What is expected:
Keep the pictures out. Copy every line of the listing exactly.

════════════════════

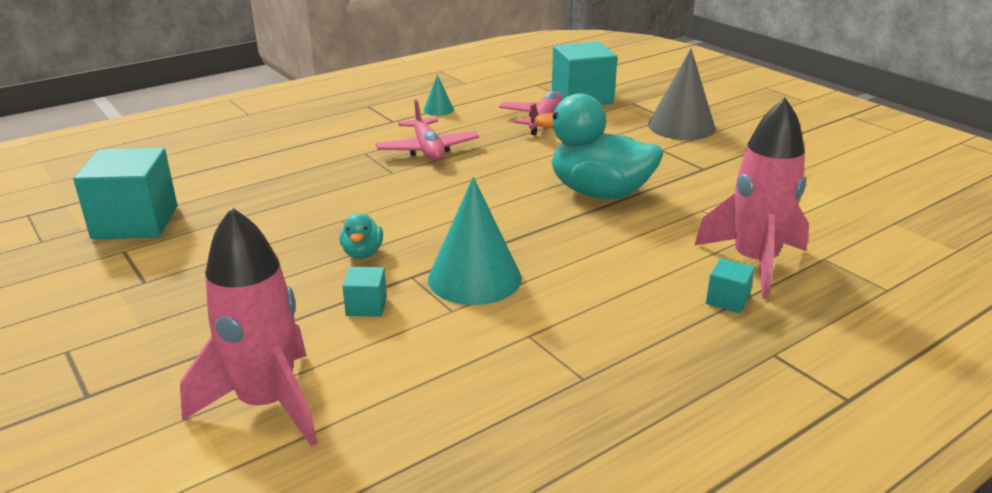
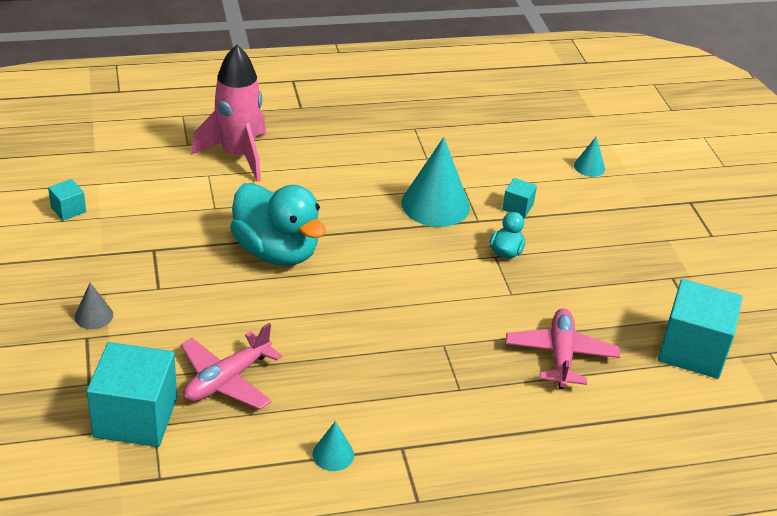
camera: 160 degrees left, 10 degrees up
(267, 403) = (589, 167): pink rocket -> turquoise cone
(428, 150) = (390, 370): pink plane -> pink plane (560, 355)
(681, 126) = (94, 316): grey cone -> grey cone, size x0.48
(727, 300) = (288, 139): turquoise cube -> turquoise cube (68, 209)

════════════════════

Exercise response:
camera: 160 degrees left, 10 degrees up
(267, 403) = (589, 167): pink rocket -> turquoise cone
(428, 150) = (390, 370): pink plane -> pink plane (560, 355)
(681, 126) = (94, 316): grey cone -> grey cone, size x0.48
(727, 300) = (288, 139): turquoise cube -> turquoise cube (68, 209)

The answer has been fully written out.